- [Exercise description]:
Lines outside the range are not wanted. Give again exactly the lines between the line holding "orange rolling pin: 3 -> 1" and the line holding "white rolling pin: 1 -> 3", inclusive, from the listing below.

- [Data for review]:
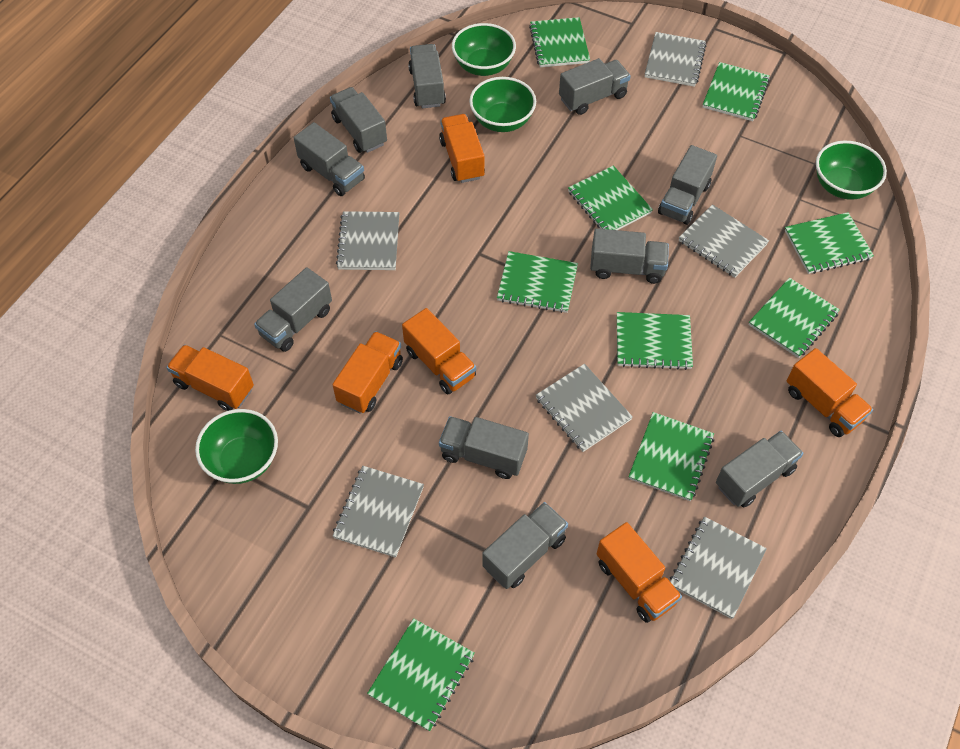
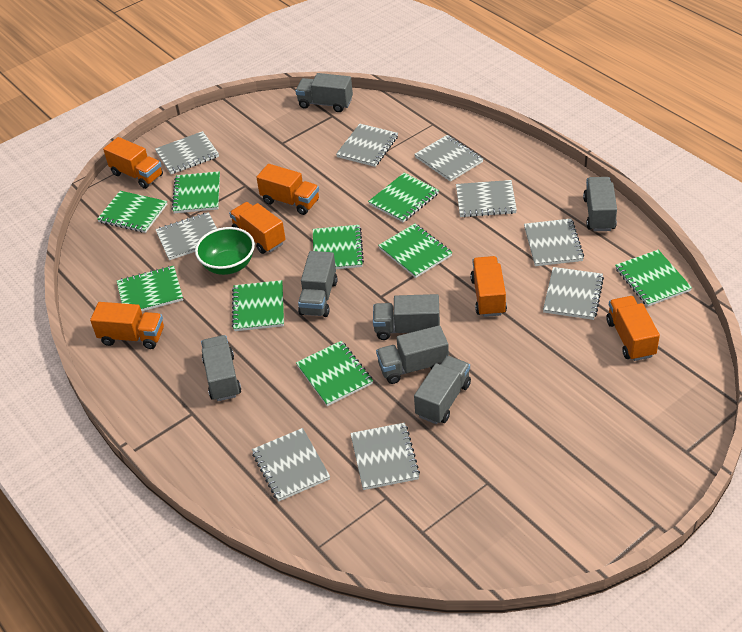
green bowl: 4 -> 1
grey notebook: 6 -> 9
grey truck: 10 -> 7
---
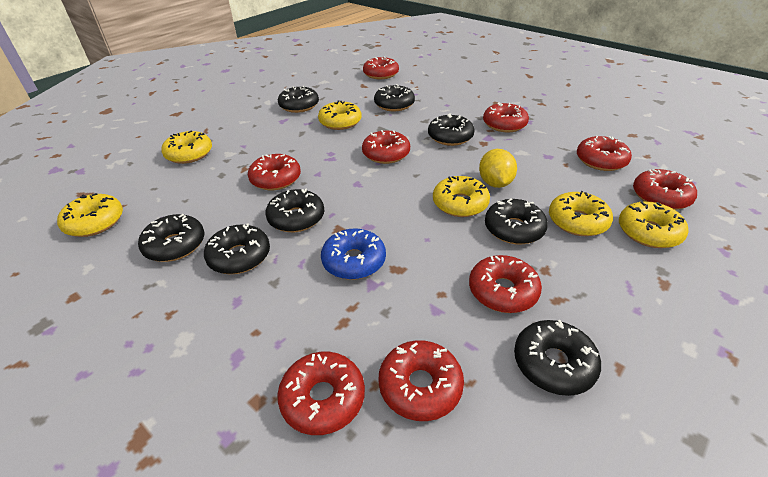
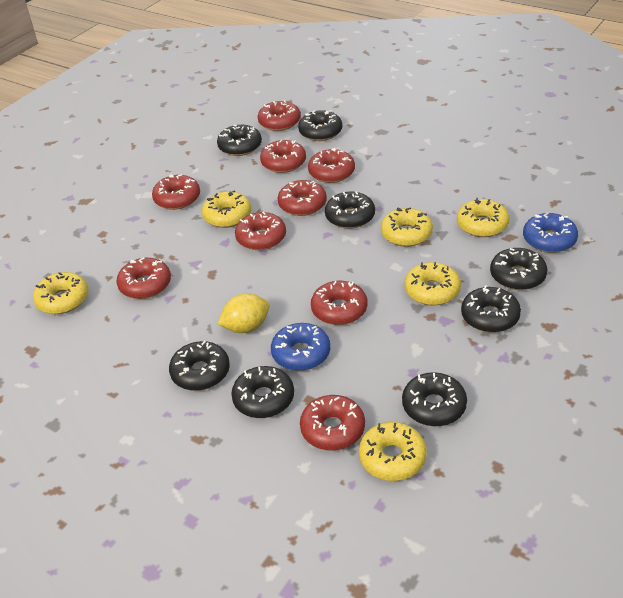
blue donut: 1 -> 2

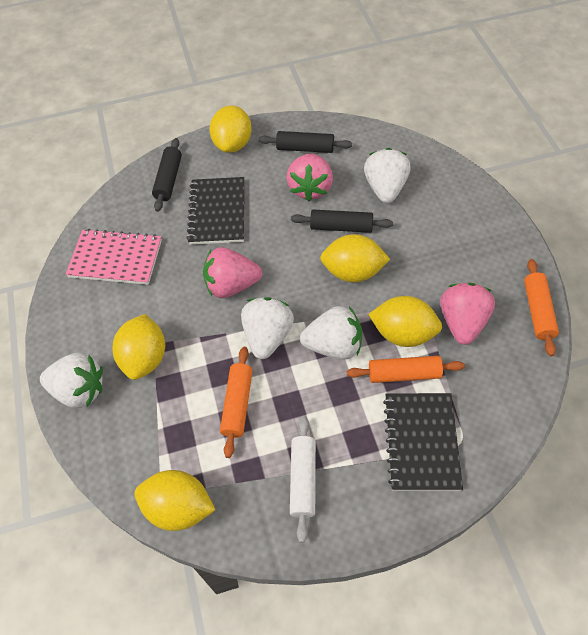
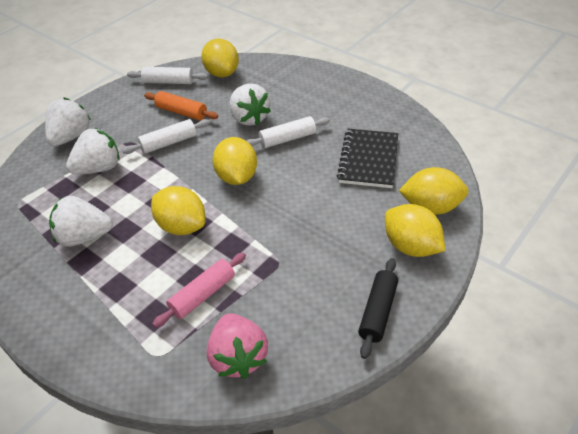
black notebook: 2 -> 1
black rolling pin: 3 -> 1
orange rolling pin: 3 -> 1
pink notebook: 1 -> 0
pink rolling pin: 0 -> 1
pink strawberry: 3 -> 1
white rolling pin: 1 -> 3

- [Answer]:
orange rolling pin: 3 -> 1
pink notebook: 1 -> 0
pink rolling pin: 0 -> 1
pink strawberry: 3 -> 1
white rolling pin: 1 -> 3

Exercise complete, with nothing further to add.